#### What the exercise asks
Using the entries below, output each line exactly from the first through the one that contains "U104: MT3608 -> TPS61040".

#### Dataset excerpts
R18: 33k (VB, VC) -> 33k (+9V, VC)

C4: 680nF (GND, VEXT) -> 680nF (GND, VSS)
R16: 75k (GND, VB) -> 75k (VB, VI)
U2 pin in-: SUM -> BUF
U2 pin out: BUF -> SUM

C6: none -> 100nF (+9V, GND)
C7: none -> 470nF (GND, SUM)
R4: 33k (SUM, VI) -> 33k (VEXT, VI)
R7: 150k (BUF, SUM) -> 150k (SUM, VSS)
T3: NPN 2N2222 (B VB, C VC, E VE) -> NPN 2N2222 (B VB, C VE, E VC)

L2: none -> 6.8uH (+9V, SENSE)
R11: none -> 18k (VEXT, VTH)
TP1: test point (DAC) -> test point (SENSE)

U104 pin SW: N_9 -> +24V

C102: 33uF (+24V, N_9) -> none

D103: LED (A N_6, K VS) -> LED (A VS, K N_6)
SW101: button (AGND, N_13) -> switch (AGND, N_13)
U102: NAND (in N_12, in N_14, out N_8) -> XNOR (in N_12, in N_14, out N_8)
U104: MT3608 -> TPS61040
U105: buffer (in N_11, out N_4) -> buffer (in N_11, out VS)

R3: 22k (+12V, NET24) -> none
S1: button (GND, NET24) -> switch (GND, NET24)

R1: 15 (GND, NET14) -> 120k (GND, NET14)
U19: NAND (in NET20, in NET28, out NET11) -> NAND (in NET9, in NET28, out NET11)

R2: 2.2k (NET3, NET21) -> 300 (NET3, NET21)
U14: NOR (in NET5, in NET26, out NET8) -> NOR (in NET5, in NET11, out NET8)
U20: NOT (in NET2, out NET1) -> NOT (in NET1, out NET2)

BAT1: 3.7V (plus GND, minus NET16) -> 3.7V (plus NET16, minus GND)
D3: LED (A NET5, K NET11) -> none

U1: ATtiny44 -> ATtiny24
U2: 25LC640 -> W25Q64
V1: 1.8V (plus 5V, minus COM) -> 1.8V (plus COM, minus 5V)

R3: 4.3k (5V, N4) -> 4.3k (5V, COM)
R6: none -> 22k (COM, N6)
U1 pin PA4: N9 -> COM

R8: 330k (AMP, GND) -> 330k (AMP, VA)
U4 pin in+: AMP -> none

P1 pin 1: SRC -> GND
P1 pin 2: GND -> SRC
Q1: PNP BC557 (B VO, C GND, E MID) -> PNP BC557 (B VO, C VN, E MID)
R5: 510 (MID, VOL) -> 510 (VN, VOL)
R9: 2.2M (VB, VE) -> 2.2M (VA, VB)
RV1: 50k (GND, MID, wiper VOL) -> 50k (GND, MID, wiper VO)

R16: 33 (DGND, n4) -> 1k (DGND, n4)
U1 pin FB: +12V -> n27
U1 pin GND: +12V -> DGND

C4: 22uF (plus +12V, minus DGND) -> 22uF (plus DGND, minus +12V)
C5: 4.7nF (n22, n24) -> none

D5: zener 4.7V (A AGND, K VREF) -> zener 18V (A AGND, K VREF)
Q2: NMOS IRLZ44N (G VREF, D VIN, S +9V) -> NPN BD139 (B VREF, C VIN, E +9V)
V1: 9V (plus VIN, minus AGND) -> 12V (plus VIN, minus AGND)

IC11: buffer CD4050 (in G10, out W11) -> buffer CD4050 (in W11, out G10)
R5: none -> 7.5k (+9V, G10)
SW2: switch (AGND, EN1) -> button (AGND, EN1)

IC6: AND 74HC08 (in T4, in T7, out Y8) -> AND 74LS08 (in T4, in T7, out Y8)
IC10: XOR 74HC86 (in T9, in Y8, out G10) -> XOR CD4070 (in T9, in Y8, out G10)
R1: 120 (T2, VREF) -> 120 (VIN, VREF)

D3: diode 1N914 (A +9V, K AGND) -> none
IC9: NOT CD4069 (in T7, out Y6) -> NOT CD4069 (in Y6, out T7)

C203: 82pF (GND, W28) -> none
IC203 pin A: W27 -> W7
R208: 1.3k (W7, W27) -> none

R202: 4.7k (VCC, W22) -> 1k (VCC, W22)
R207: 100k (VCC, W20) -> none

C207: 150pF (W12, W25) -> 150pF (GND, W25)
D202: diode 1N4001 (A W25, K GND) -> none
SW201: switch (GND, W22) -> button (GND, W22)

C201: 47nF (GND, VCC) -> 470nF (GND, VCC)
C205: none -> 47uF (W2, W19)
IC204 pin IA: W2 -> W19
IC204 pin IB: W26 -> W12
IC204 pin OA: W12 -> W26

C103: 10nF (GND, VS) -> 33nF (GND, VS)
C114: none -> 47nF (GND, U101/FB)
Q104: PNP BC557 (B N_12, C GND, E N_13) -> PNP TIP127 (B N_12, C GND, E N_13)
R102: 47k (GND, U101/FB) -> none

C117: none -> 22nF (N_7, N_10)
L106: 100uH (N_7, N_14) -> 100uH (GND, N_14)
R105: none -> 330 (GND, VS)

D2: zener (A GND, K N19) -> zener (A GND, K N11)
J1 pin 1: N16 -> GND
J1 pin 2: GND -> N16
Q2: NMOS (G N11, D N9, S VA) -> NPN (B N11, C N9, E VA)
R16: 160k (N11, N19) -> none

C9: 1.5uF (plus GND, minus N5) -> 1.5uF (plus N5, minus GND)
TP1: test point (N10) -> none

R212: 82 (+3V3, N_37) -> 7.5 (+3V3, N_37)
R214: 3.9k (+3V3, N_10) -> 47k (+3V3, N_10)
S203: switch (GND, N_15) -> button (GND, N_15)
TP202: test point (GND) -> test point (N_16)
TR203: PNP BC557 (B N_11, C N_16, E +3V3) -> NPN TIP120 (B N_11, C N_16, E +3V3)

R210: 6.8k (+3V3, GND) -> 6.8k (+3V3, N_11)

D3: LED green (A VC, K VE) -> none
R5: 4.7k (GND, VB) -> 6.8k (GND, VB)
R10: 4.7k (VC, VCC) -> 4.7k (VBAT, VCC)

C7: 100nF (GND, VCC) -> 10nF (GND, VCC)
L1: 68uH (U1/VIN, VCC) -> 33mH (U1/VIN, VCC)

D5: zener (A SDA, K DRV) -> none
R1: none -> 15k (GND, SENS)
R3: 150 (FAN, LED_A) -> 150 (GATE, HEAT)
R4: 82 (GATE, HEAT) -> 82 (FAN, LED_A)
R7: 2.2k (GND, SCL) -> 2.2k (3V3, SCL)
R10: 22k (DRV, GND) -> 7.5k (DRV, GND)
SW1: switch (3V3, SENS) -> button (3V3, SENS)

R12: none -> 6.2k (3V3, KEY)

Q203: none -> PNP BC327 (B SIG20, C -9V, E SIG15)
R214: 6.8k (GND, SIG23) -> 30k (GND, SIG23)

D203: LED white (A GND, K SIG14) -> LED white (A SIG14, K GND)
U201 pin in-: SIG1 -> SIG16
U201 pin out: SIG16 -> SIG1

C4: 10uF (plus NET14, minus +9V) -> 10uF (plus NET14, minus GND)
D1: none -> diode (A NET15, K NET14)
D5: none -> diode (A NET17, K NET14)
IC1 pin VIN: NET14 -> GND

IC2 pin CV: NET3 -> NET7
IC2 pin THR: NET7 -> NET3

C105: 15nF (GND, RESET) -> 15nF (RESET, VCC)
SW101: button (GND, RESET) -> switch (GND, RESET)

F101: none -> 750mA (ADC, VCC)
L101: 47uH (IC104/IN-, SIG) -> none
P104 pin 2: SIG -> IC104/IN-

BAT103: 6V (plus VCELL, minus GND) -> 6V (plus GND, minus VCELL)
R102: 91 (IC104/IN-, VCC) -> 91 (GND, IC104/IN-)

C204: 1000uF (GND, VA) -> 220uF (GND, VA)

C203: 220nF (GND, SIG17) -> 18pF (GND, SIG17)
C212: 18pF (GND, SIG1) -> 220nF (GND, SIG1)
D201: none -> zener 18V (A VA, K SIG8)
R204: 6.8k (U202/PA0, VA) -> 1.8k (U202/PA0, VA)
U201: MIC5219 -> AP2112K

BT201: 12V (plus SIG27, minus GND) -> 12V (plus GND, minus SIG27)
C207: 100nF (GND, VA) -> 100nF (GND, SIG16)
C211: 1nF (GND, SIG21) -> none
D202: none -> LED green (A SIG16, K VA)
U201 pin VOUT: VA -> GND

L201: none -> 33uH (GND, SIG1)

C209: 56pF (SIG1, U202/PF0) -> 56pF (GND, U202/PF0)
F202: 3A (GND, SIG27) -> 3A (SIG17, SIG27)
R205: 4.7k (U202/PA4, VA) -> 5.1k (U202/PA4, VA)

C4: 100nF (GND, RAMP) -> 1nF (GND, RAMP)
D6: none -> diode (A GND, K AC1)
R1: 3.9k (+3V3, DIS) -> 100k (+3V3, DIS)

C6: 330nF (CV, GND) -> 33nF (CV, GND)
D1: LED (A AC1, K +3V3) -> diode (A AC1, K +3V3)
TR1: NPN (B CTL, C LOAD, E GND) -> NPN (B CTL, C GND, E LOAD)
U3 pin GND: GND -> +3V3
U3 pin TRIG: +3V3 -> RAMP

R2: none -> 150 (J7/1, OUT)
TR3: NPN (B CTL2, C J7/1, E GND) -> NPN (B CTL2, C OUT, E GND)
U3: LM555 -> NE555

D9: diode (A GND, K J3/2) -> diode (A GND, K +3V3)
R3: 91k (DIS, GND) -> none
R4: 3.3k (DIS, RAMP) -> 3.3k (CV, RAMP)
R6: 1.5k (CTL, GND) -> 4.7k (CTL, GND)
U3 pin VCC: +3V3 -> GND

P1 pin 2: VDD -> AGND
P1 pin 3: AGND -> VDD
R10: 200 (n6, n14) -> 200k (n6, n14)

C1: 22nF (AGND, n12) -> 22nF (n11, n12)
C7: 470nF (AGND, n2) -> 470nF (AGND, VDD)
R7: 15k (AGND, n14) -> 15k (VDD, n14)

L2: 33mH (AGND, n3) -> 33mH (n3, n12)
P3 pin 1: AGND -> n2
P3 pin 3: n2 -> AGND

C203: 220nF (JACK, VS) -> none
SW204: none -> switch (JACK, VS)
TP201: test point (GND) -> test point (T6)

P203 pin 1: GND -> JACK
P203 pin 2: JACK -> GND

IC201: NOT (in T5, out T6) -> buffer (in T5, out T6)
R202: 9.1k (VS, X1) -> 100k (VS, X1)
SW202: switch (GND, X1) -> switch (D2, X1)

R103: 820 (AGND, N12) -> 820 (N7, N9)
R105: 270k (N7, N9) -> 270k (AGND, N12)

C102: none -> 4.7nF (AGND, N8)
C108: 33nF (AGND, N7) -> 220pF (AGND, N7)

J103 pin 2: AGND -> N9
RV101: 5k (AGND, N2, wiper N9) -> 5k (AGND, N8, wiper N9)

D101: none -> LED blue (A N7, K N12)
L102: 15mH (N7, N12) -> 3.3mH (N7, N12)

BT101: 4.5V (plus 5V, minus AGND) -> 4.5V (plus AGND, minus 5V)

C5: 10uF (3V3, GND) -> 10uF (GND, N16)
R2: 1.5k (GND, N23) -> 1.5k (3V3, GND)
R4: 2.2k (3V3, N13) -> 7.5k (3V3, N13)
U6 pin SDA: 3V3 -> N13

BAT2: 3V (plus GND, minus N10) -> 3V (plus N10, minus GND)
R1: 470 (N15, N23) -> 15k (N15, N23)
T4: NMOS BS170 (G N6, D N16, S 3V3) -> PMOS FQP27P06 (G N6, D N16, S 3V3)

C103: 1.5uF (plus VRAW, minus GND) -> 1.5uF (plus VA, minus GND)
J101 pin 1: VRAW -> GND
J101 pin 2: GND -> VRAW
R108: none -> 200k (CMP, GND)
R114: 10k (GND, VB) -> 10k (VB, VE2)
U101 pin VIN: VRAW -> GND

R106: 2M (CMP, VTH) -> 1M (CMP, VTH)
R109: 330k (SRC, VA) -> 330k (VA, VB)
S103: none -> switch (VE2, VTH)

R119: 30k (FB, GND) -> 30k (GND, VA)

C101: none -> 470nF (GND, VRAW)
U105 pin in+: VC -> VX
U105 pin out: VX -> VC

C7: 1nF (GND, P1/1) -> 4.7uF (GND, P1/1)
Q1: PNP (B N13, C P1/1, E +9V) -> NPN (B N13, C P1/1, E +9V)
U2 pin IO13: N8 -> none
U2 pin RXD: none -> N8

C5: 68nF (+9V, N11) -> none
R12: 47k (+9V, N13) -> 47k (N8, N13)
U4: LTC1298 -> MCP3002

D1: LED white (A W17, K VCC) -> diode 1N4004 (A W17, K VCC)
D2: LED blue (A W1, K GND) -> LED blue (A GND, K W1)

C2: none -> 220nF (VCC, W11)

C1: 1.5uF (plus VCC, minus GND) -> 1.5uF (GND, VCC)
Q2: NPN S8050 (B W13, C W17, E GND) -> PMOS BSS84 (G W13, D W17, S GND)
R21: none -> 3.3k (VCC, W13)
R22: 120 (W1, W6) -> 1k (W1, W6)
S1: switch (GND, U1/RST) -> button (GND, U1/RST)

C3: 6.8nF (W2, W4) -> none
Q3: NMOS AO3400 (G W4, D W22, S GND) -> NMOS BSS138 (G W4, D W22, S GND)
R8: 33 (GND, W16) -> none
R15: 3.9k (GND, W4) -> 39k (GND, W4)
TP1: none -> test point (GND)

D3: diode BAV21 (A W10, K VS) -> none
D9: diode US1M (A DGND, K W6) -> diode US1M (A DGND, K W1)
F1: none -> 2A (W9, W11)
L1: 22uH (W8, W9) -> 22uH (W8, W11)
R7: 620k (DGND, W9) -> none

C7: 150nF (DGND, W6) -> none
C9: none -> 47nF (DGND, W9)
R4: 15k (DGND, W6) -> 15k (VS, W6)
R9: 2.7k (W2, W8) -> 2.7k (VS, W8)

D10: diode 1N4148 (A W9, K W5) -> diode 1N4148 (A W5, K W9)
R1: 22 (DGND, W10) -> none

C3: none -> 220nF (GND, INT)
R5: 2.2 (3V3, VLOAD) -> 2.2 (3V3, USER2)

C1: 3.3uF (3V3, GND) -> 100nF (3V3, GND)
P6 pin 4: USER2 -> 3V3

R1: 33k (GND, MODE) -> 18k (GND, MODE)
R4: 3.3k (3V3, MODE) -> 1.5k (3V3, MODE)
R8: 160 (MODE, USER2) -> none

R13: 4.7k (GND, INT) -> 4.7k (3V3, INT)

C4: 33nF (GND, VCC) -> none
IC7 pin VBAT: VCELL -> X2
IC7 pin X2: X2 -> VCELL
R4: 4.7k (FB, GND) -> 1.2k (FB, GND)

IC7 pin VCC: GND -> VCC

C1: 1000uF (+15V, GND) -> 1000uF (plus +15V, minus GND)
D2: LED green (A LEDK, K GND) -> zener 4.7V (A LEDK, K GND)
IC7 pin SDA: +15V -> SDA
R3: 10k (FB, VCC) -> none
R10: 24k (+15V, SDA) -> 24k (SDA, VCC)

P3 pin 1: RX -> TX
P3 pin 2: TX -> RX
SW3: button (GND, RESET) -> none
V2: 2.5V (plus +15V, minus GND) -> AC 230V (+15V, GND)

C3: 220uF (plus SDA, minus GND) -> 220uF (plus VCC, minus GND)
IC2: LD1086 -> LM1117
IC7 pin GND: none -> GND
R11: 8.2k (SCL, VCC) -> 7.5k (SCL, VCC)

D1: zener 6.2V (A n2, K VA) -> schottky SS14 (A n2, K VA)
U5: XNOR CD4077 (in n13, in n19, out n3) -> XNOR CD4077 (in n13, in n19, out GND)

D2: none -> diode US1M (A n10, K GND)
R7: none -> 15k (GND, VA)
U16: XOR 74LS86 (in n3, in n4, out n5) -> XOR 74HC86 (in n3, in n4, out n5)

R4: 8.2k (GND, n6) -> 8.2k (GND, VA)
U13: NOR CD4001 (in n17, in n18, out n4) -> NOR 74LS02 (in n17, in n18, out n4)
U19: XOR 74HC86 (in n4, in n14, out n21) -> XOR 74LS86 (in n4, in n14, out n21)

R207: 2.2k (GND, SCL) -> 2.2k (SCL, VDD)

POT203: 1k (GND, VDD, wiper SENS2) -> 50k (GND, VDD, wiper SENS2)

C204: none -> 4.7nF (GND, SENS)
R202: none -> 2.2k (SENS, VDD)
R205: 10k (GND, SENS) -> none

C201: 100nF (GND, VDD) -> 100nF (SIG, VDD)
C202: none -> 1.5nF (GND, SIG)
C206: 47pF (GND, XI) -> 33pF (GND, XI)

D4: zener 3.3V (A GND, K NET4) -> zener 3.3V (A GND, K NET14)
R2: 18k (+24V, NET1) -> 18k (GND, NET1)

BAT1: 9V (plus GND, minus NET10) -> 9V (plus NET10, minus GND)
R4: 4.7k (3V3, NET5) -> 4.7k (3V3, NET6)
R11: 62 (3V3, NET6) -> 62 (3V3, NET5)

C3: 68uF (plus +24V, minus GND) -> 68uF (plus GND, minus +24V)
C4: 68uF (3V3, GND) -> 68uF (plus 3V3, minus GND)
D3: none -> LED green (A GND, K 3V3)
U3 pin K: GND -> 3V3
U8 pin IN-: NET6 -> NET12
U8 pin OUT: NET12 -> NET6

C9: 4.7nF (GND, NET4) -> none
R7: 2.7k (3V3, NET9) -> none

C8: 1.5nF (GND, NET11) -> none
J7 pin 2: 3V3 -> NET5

#### Final answer
R18: 33k (VB, VC) -> 33k (+9V, VC)

C4: 680nF (GND, VEXT) -> 680nF (GND, VSS)
R16: 75k (GND, VB) -> 75k (VB, VI)
U2 pin in-: SUM -> BUF
U2 pin out: BUF -> SUM

C6: none -> 100nF (+9V, GND)
C7: none -> 470nF (GND, SUM)
R4: 33k (SUM, VI) -> 33k (VEXT, VI)
R7: 150k (BUF, SUM) -> 150k (SUM, VSS)
T3: NPN 2N2222 (B VB, C VC, E VE) -> NPN 2N2222 (B VB, C VE, E VC)

L2: none -> 6.8uH (+9V, SENSE)
R11: none -> 18k (VEXT, VTH)
TP1: test point (DAC) -> test point (SENSE)

U104 pin SW: N_9 -> +24V

C102: 33uF (+24V, N_9) -> none

D103: LED (A N_6, K VS) -> LED (A VS, K N_6)
SW101: button (AGND, N_13) -> switch (AGND, N_13)
U102: NAND (in N_12, in N_14, out N_8) -> XNOR (in N_12, in N_14, out N_8)
U104: MT3608 -> TPS61040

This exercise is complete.